Task brief =>
Quote each of the records below word for word, but leave the pictures out of your answer.

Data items
┌────────
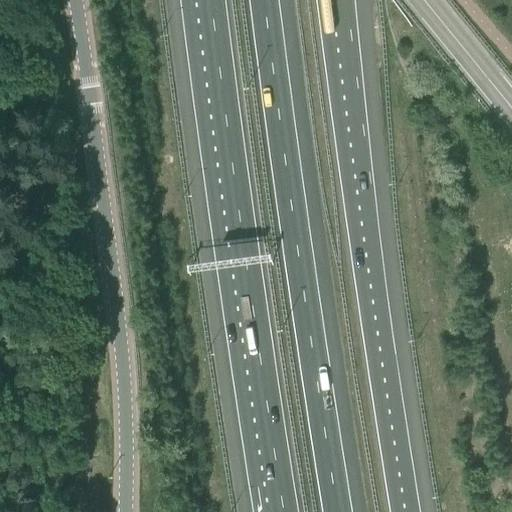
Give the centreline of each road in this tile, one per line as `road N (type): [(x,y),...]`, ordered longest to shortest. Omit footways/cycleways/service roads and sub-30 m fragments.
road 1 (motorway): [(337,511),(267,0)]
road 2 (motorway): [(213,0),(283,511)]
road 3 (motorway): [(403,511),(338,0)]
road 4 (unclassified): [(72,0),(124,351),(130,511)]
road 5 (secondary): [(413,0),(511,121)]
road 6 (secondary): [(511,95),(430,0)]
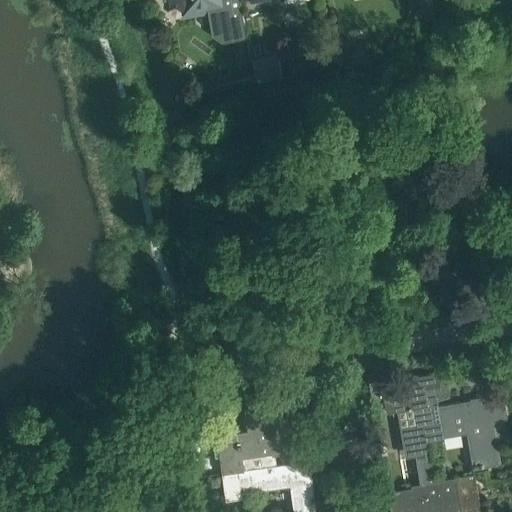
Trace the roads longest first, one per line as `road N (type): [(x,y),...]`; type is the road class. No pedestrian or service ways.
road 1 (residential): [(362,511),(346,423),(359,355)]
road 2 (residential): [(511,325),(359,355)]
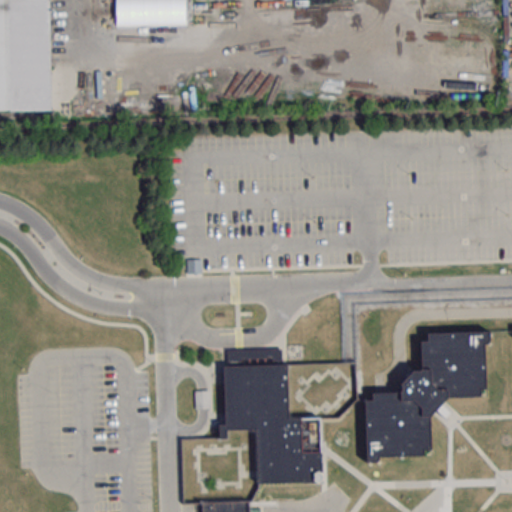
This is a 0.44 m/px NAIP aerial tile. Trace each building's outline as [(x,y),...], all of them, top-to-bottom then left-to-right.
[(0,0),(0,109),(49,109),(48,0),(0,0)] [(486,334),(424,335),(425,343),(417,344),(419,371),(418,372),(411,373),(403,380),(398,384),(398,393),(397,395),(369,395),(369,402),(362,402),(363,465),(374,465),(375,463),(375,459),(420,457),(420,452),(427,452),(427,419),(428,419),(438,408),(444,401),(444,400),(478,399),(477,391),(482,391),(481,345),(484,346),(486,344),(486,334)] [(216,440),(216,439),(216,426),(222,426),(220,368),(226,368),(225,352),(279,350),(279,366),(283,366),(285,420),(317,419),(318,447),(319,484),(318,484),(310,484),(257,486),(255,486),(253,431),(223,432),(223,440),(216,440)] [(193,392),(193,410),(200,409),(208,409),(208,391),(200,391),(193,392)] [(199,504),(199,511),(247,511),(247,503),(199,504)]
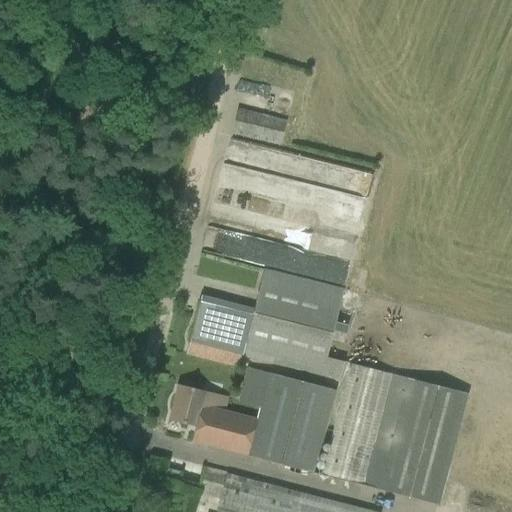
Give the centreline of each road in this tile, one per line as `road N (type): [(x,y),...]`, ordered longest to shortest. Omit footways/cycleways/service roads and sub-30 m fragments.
└────────
Complete output =>
Give the centreline of each road in this tile, one per line as `road N (type): [(x,y),...]`, ordered longest to shortest. Omit footways/cycleways/service roads and sub-30 m fragments.
road 1 (motorway): [(337,511),(267,0)]
road 2 (motorway): [(213,0),(283,511)]
road 3 (motorway): [(403,511),(338,0)]
road 4 (unclassified): [(72,0),(124,351),(130,511)]
road 5 (secondary): [(413,0),(511,121)]
road 6 (secondary): [(511,95),(430,0)]
Trace the roads longest first, one per line as `road N (type): [(x,y),...]`; type is the road class. No pedestrian or service ways.
road 1 (residential): [(362,511),(346,423),(359,355)]
road 2 (residential): [(511,325),(359,355)]
This is a 0.44 m/px NAIP aerial tile. Trace each building's outline as [(x,y),...], all of them, top-to-bottom then left-to-right.
[(0,0),(0,109),(49,109),(48,0),(0,0)] [(486,334),(424,335),(425,343),(417,344),(419,371),(418,372),(411,373),(403,380),(398,384),(398,393),(397,395),(369,395),(369,402),(362,402),(363,465),(374,465),(375,463),(375,459),(420,457),(420,452),(427,452),(427,419),(428,419),(438,408),(444,401),(444,400),(478,399),(477,391),(482,391),(481,345),(484,346),(486,344),(486,334)] [(216,440),(216,439),(216,426),(222,426),(220,368),(226,368),(225,352),(279,350),(279,366),(283,366),(285,420),(317,419),(318,447),(319,484),(318,484),(310,484),(257,486),(255,486),(253,431),(223,432),(223,440),(216,440)] [(193,392),(193,410),(200,409),(208,409),(208,391),(200,391),(193,392)] [(199,504),(199,511),(247,511),(247,503),(199,504)]
Give the centreline of each road in this tile, one per line as `road N (type): [(x,y),...]`, ordered longest to shortest. Omit footways/cycleways/service roads and sub-30 m fragments.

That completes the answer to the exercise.